_Set problem:_
Report every line in the rows below that contains the string "acciaccatura", matching case exactly.

_Raw records:_
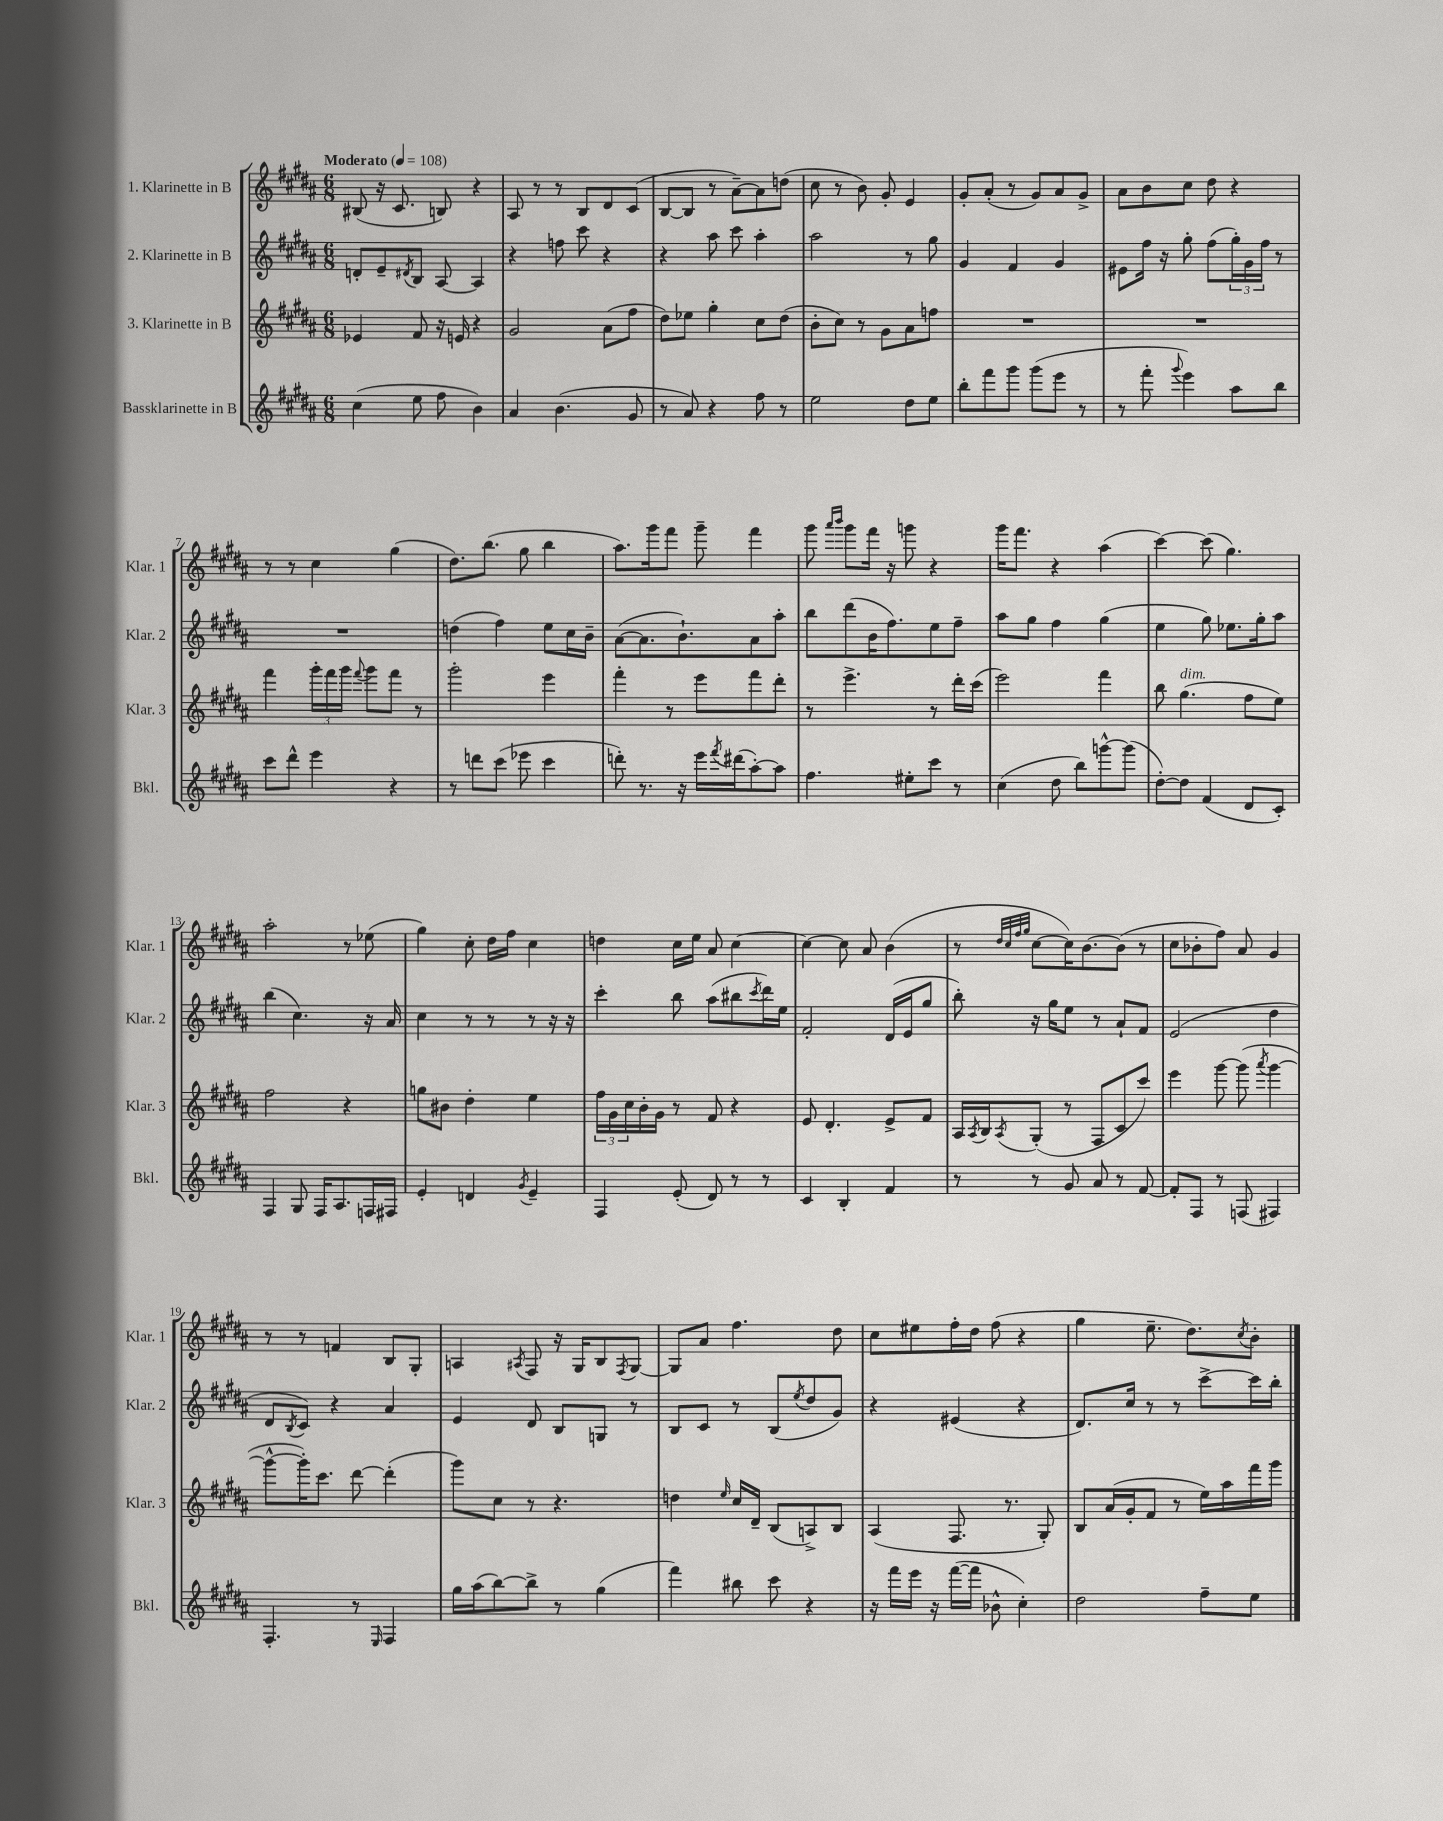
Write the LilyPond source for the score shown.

<<
\new StaffGroup <<
\new Staff = "s0" \with { instrumentName = "1. Klarinette in B" shortInstrumentName = "Klar. 1" } {
    \clef treble \key b \major \numericTimeSignature \time 6/8 \tempo "Moderato" 4 = 108
    bis8( r16 cis'8. b8) r4 |
    ais8 r8 r8 b8 dis'8 cis'8( |
    b8~ b8 r8 ais'8~--) ais'8 d''8( |
    cis''8 r8 b'8) gis'8-. e'4 |
    gis'8-. ais'8-.( r8 gis'8) ais'8 gis'8-> |
    ais'8 b'8 cis''8 dis''8 r4 |
    r8 r8 cis''4 gis''4( |
    dis''8.) b''8.( gis''8 b''4 |
    ais''8.) gis'''16 fis'''8 gis'''8-- fis'''4 |
    gis'''8 \grace { ais'''16 b'''16 } gis'''8 fis'''16 r16 g'''8 r4 |
    gis'''16 fis'''8. r4 ais''4( |
    cis'''4~) cis'''8( gis''4.) |
    ais''2-. r8 ees''8( |
    gis''4) cis''8-. dis''16 fis''16 cis''4 |
    d''4 cis''16 e''16 ais'8 cis''4~ |
    cis''4~ cis''8 ais'8 b'4( |
    r8 \grace { dis''32 cis''32 fis''32 gis''32 } cis''8~ cis''16) b'8.~ b'8( r8 |
    cis''8 bes'8-. fis''8) ais'8 gis'4 |
    r8 r8 f'4 b8 gis8-. |
    a4 \acciaccatura { ais8 } fis8 r16 gis16 b8 \acciaccatura { fis8 } gis8~ |
    gis8 ais'8 fis''4. dis''8 |
    cis''8 eis''8 fis''16-. dis''16 fis''8( r4 |
    gis''4 e''8.-- dis''8.) \acciaccatura { cis''8 } b'8-. \bar "|." |
}
\new Staff = "s1" \with { instrumentName = "2. Klarinette in B" shortInstrumentName = "Klar. 2" } {
    \clef treble \key b \major \numericTimeSignature \time 6/8
    d'8-. e'8-- \acciaccatura { dis'8 } b8 ais8~ ais4 |
    r4 f''8 cis'''8 r4 |
    r4 ais''8 cis'''8 ais''4-. |
    ais''2 r8 gis''8 |
    gis'4 fis'4 gis'4 |
    eis'8 fis''16 r16 gis''8-. fis''8( \tuplet 3/2 { gis''16-.) gis'16 fis''16 } r8 |
    R2. |
    d''4( fis''4) e''8 cis''16 b'16-- |
    ais'8~( ais'8. b'8.-!) ais'8 ais''8-. |
    b''8 dis'''8( b'16 fis''8.) e''8 fis''8-- |
    ais''8 gis''8 fis''4 gis''4( |
    e''4 gis''8) ees''8. gis''16-. ais''8 |
    b''4( cis''4.) r16 ais'16 |
    cis''4 r8 r8 r8 r16 r16 |
    cis'''4-. b''8 ais''8( bis''8 \acciaccatura { cis'''8 } dis'''16) e''16 |
    fis'2-. dis'16( e'16 gis''8 |
    b''8-.) r16 gis''16 e''8 r8 ais'8-! fis'8 |
    e'2( dis''4 |
    dis'8 \acciaccatura { b8 } cis'8) r4 ais'4 |
    e'4 dis'8 b8 g8 r8 |
    b8 cis'8 r8 b8( \acciaccatura { e''8 } dis''8 gis'8) |
    r4 eis'4( r4 |
    dis'8.) cis''16 r8 r8 cis'''8~-> cis'''16 b''16-. \bar "|." |
}
\new Staff = "s2" \with { instrumentName = "3. Klarinette in B" shortInstrumentName = "Klar. 3" } {
    \clef treble \key b \major \numericTimeSignature \time 6/8
    ees'4 fis'8 r16 e'16 r4 |
    gis'2 ais'8( fis''8 |
    dis''8) ees''8 gis''4-. cis''8 dis''8( |
    b'8-. cis''8) r8 gis'8 ais'8 f''8 |
    R2. |
    R2. |
    fis'''4 \tuplet 3/2 { gis'''16-. fis'''16 gis'''16 } \appoggiatura { fis'''8 } gis'''8 fis'''8 r8 |
    gis'''2-. e'''4 |
    fis'''4-. r8 e'''8 fis'''8 dis'''8-. |
    r8 e'''4.-> r8 dis'''16-. cis'''16( |
    e'''2) fis'''4 |
    b''8 gis''4.^\markup { \italic "dim." }( fis''8 e''8) |
    fis''2 r4 |
    g''8 bis'8 dis''4-. e''4 |
    \tuplet 3/2 { fis''16 gis'16 cis''16 } b'16-. gis'16 r8 fis'8 r4 |
    e'8 dis'4.-. e'8-> fis'8 |
    ais16 \acciaccatura { ais8 } b16 \acciaccatura { ais8 } gis8-.( r8 fis8 cis'8 cis'''8) |
    e'''4 gis'''8~ gis'''8( \acciaccatura { ais'''8 } gis'''4~ |
    gis'''8~-^ gis'''16-.) cis'''8. dis'''8~ dis'''4-.( |
    gis'''8) cis''8 r8 r4. |
    d''4 \grace { e''16 } cis''16 dis'16-- b8( a8->) b8 |
    ais4( fis8. r8. gis8-.) |
    b8 ais'16( gis'16-. fis'8 r8 e''16) ais''16 fis'''16 gis'''16 \bar "|." |
}
\new Staff = "s3" \with { instrumentName = "Bassklarinette in B" shortInstrumentName = "Bkl." } {
    \clef treble \key b \major \numericTimeSignature \time 6/8
    cis''4( e''8 fis''8 b'4) |
    ais'4 b'4.( gis'8 |
    r8 ais'8) r4 fis''8 r8 |
    e''2 dis''8 e''8 |
    b''8-. fis'''8 gis'''8 gis'''8( e'''8 r8 |
    r8 fis'''8-. \appoggiatura { gis'''8 } e'''4) ais''8 b''8 |
    cis'''8 dis'''8-^ e'''4 r4 |
    r8 d'''8 cis'''8( ees'''8 cis'''4 |
    d'''8-.) r8. r16 e'''16 \acciaccatura { fis'''8 } dis'''16( ais''8~-.) ais''8 |
    fis''4. eis''8-. cis'''8 r8 |
    cis''4( dis''8 b''8) g'''8~-^ g'''8( |
    dis''8~-.) dis''8 fis'4( dis'8 cis'8-.) |
    fis4 gis8 fis16 ais8. f16 fis16 |
    e'4-. d'4 \acciaccatura { gis'8 } e'4-- |
    fis4 e'8-.( dis'8) r8 r8 |
    cis'4 b4-. fis'4 |
    r8 r8 gis'8 ais'8 r8 fis'8~ |
    fis'8-. fis8 r8 f8( fis4) |
    fis4.-. r8 \grace { e16 } fis4 |
    gis''16 ais''16( b''8~) b''8-> r8 gis''4( |
    fis'''4) bis''8 cis'''8 r4 |
    r16 fis'''16 e'''16 r16 fis'''16~( fis'''16 bes'8-^ cis''4-.) |
    dis''2 fis''8-- e''8 \bar "|." |
}
>>
>>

_Correct answer:_
    a4 \acciaccatura { ais8 } fis8 r16 gis16 b8 \acciaccatura { fis8 } gis8~ |
    gis''4 e''8.-- dis''8.) \acciaccatura { cis''8 } b'8-. \bar "|." |
    d'8-. e'8-- \acciaccatura { dis'8 } b8 ais8~ ais4 |
    cis'''4-. b''8 ais''8( bis''8 \acciaccatura { cis'''8 } dis'''16) e''16 |
    dis'8 \acciaccatura { b8 } cis'8) r4 ais'4 |
    b8 cis'8 r8 b8( \acciaccatura { e''8 } dis''8 gis'8) |
    ais16 \acciaccatura { ais8 } b16 \acciaccatura { ais8 } gis8-.( r8 fis8 cis'8 cis'''8) |
    e'''4 gis'''8~ gis'''8( \acciaccatura { ais'''8 } gis'''4~ |
    d'''8-.) r8. r16 e'''16 \acciaccatura { fis'''8 } dis'''16( ais''8~-.) ais''8 |
    e'4-. d'4 \acciaccatura { gis'8 } e'4-- |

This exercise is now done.